— ACTION ITEM —
Copy all lines in the material holding the string "none".

[Opening RECORDS SUPPLIED section]

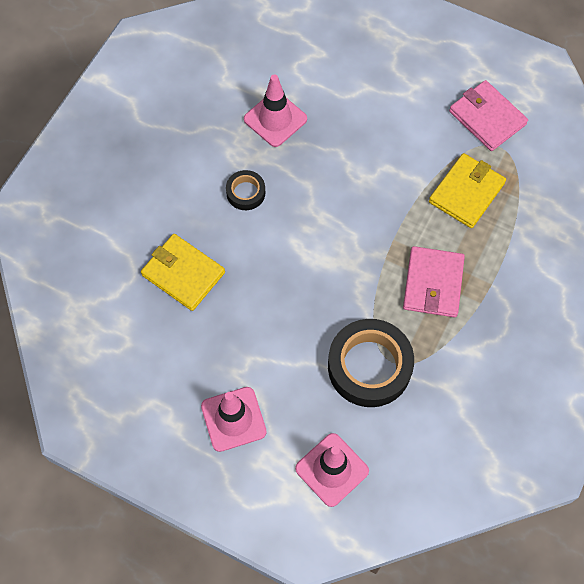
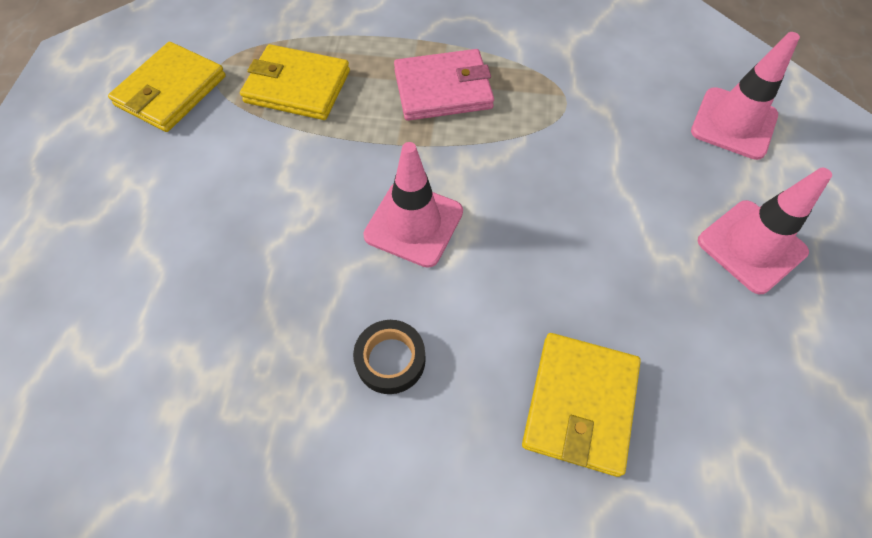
camera: 110 degrees left, 5 degrees down
pink traffic cone [244,74,307,147] -> pink traffic cone moved to [363,142,463,268]
black tape [328,319,414,407] -> none
pink wallet [449,80,528,151] -> yellow wallet [108,42,226,132]

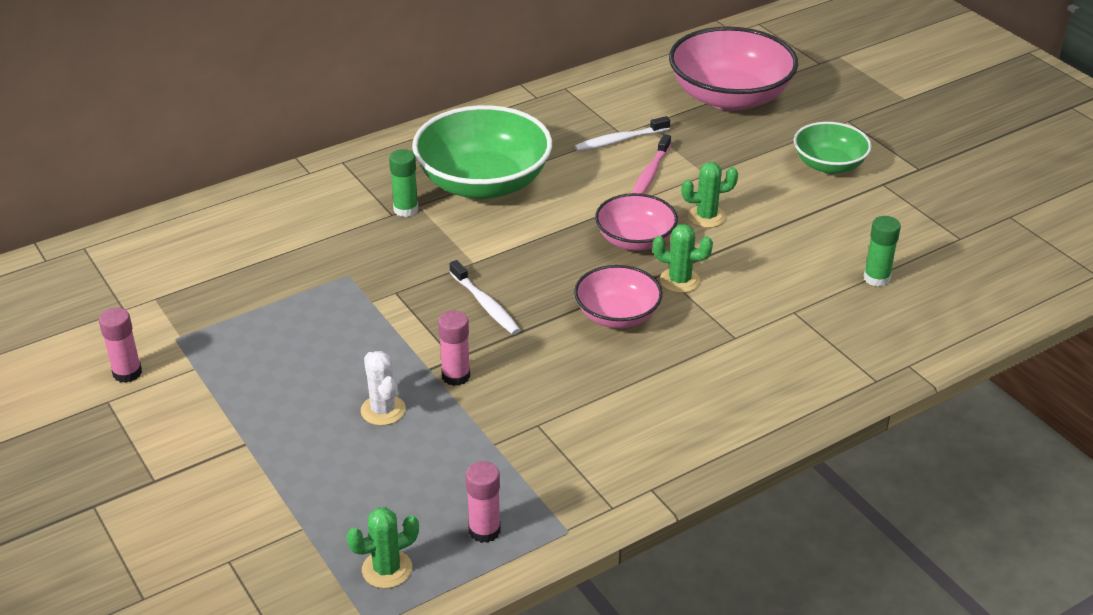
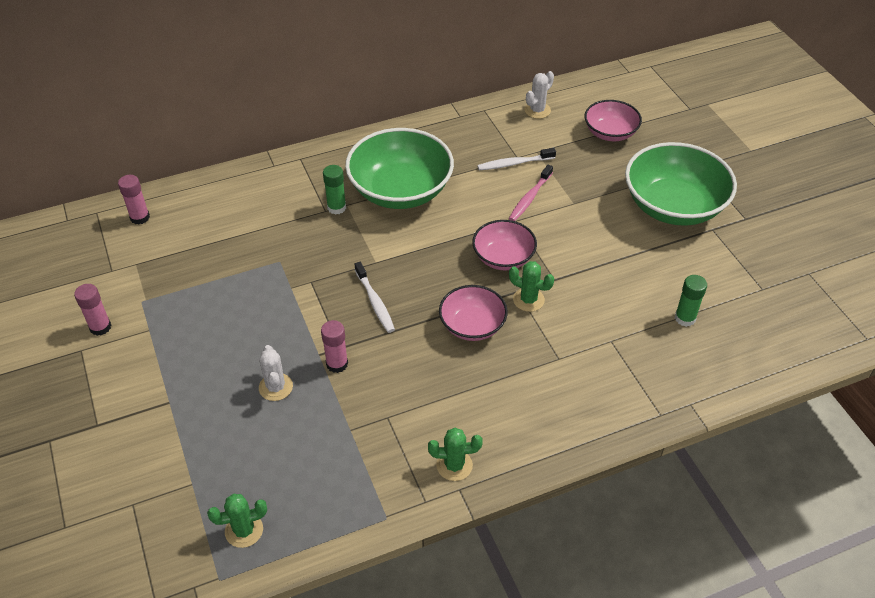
camera: 10 degrees right, 10 degrees up
pink glue stick [465,461,501,543] -> pink glue stick moved to [118,175,150,225]
pink bowl [669,27,798,111] -> pink bowl [584,100,642,141], size x0.57
green cactus [682,162,738,228] -> green cactus moved to [428,428,483,481]
green bowl [794,122,872,174] -> green bowl [625,142,737,226], size x1.77
none -> white cactus [525,71,554,119]

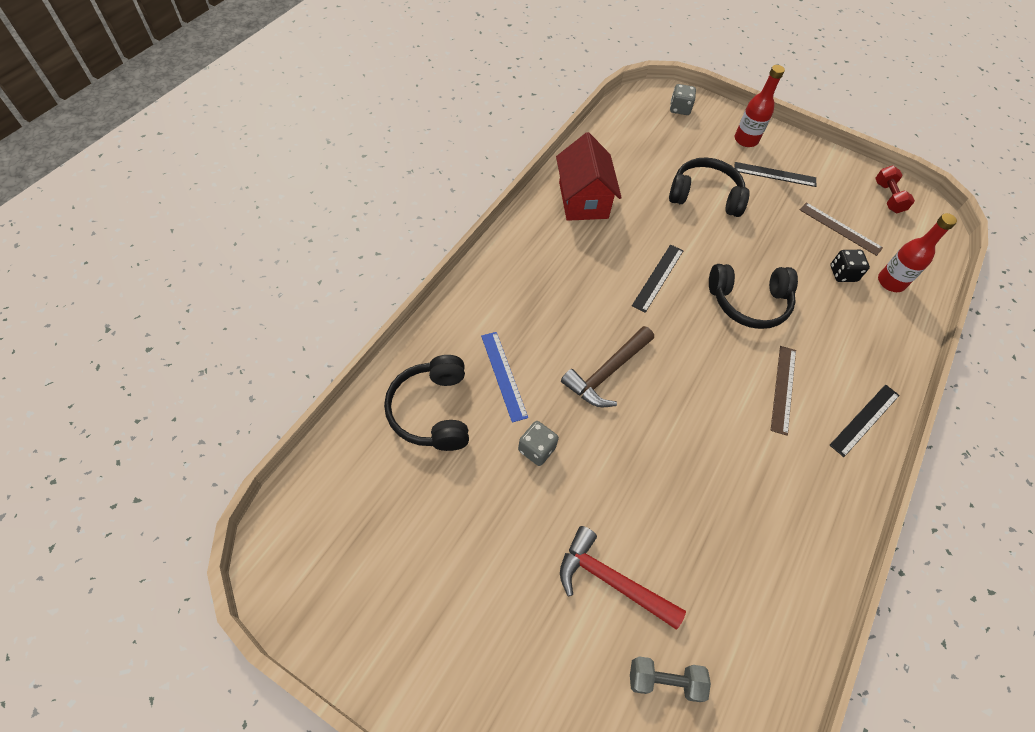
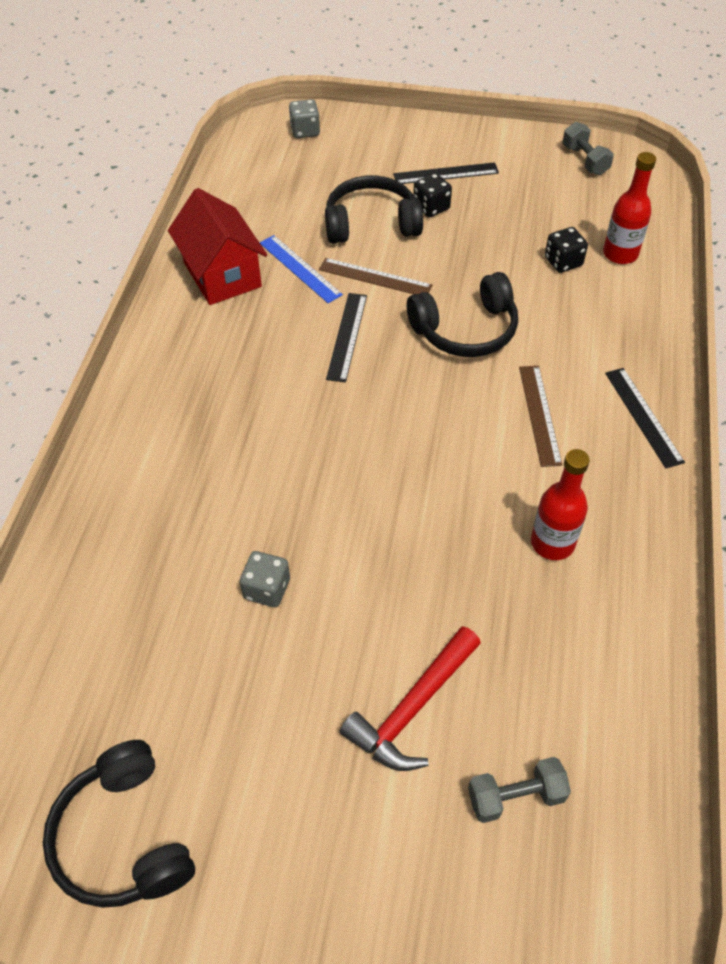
camera: 15 degrees left, 5 degrees down
black headphones [384,355,469,451] -> black headphones moved to [43,740,195,908]
blue ruler [481,332,528,423] -> blue ruler moved to [260,235,343,303]
red hammer [560,526,686,630] -> red hammer turned 60 degrees counterclockwise [340,626,481,771]
brown hammer [561,326,654,407] -> none
red bottle [735,65,785,147] -> red bottle moved to [531,449,590,560]
brown ruler [800,202,883,256] -> brown ruler moved to [319,258,432,294]
black ruler [830,385,900,457] -> black ruler turned 45 degrees counterclockwise [605,368,685,468]
red dumbbell [875,166,915,213] -> grey dumbbell [563,122,614,175]
none -> black dice [413,173,452,218]

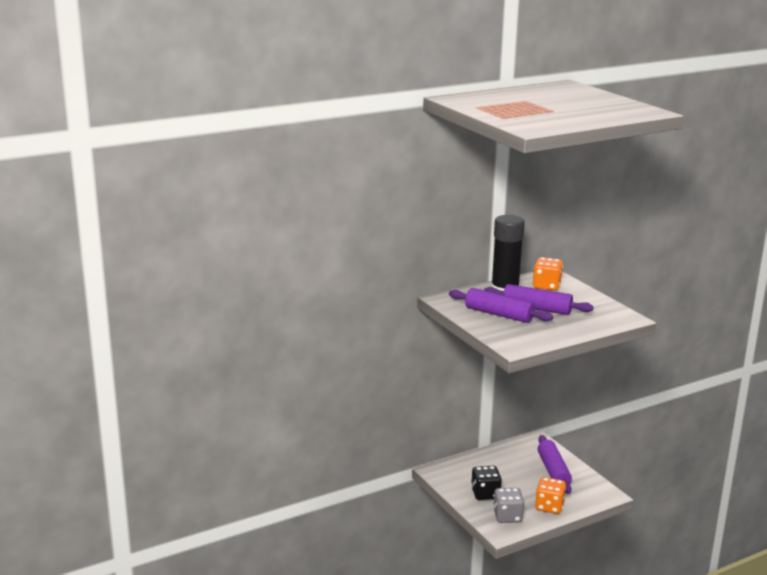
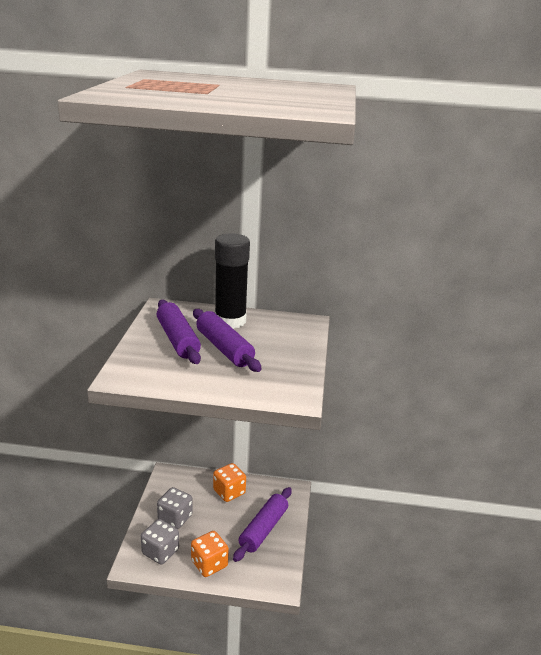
camera: 35 degrees right, 5 degrees up
black dice [471,466,502,500] -> grey dice [157,487,193,529]
orange dice [533,257,563,291] -> orange dice moved to [213,463,246,502]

[Closing RECORDS SUPPLIED section]

— REPLY —
black tape [328,319,414,407] -> none
none -> white cactus [525,71,554,119]
brown hammer [561,326,654,407] -> none
none -> black dice [413,173,452,218]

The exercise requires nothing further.